*Listed entries*:
↓

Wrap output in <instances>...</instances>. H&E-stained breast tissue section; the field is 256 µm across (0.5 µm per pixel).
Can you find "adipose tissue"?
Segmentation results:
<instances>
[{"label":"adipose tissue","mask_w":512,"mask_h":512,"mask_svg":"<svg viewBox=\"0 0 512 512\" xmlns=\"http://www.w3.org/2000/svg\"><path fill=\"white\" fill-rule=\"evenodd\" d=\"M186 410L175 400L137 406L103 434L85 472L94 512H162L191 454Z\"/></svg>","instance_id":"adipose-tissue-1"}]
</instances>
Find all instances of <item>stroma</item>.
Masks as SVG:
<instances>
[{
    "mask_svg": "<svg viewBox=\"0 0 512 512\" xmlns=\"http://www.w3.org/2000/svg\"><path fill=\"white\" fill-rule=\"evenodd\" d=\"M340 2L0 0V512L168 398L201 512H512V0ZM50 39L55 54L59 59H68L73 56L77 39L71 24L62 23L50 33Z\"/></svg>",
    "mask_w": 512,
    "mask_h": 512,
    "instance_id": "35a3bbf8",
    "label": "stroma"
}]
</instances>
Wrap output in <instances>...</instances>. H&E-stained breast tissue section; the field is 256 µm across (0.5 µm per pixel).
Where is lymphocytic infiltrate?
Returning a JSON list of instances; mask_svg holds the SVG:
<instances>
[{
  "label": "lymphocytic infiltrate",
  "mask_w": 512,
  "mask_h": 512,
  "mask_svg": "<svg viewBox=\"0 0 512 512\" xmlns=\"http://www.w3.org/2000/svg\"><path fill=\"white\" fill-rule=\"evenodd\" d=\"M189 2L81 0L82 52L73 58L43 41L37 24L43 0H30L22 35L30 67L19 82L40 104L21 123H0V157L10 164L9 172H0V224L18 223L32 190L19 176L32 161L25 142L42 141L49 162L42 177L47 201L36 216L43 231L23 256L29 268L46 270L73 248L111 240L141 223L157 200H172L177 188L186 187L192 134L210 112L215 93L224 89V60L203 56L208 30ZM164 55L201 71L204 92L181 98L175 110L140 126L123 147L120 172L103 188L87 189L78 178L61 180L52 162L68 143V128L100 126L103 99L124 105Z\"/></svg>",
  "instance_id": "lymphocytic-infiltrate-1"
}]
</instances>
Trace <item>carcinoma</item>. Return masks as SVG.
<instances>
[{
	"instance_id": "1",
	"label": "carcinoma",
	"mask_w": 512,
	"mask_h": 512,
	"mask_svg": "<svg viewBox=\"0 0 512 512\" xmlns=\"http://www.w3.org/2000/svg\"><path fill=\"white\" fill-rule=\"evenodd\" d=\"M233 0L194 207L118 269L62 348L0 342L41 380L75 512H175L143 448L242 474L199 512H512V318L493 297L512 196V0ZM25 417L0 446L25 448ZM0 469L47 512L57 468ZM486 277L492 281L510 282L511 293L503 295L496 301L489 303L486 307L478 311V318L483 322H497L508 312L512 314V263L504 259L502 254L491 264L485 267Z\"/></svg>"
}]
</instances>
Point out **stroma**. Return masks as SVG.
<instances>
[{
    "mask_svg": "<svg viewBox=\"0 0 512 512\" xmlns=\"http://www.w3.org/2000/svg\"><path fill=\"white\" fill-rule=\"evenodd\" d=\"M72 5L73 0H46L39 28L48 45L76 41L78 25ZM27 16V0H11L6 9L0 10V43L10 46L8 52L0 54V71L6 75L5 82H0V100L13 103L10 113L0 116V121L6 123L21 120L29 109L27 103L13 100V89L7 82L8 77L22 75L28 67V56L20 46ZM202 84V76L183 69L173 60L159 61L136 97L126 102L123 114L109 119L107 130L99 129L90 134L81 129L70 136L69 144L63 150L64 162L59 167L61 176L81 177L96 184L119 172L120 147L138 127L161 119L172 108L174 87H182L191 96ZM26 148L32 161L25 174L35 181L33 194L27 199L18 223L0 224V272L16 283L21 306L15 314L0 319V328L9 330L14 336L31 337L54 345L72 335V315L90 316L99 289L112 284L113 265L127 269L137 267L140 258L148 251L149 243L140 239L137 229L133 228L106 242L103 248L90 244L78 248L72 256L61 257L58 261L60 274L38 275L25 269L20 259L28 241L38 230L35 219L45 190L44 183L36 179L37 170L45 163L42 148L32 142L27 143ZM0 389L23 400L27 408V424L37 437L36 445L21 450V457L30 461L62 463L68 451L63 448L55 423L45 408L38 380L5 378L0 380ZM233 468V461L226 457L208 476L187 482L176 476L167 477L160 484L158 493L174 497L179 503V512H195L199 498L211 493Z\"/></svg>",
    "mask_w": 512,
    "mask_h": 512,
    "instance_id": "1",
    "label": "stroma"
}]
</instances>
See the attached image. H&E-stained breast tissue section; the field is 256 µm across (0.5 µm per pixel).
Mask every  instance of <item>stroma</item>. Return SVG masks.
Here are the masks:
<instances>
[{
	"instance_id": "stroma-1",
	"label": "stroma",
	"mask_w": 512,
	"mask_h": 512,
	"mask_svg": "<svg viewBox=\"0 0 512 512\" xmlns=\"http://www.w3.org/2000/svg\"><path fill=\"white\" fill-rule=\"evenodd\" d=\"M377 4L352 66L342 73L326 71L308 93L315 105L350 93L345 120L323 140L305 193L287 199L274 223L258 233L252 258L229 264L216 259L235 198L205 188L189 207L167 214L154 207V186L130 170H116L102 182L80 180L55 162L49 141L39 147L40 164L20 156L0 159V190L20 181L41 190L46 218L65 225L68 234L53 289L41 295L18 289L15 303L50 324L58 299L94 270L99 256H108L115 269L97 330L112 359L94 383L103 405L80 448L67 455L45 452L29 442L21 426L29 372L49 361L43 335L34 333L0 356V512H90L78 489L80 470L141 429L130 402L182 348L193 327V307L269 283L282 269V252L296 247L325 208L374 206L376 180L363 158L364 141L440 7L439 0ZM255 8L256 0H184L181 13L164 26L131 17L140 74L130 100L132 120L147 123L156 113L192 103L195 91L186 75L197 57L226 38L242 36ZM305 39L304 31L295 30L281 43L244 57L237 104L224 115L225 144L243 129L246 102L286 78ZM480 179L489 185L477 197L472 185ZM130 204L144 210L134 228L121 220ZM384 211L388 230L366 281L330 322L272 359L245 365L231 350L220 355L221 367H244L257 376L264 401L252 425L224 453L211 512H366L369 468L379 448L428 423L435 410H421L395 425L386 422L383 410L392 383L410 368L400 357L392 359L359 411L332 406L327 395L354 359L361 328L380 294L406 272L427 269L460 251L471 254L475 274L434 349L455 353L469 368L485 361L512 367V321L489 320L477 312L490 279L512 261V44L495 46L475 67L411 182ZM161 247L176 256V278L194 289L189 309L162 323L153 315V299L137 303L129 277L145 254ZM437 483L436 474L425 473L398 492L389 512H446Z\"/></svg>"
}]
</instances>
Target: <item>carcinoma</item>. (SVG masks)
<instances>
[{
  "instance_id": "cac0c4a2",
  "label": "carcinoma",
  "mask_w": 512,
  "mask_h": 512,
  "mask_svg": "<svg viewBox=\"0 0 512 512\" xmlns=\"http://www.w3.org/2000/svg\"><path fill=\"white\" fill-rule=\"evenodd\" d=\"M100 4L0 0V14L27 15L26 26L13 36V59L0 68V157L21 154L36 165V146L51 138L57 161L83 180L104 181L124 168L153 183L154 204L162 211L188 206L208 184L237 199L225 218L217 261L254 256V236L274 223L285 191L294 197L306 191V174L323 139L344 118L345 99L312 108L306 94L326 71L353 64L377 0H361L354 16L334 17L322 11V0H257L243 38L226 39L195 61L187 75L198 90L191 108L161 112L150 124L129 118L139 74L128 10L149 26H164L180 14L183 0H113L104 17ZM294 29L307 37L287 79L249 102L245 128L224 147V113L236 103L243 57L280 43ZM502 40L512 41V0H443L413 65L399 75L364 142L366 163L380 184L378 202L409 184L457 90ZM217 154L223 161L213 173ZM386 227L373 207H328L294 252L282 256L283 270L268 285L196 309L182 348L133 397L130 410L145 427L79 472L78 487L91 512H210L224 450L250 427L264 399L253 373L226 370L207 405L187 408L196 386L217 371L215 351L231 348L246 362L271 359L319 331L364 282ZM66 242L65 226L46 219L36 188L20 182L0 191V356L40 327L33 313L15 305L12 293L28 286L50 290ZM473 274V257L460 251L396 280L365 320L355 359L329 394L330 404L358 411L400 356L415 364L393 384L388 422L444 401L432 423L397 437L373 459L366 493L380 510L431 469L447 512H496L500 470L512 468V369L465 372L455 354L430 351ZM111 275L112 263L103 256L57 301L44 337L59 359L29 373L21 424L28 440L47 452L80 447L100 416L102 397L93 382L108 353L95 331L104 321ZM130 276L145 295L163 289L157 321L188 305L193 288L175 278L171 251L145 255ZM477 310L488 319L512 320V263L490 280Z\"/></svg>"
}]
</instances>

↑

*Work to do*:
Within the entries above, report how many lines include "label", and keep the answer to the number.

*Result of this exercise*:
7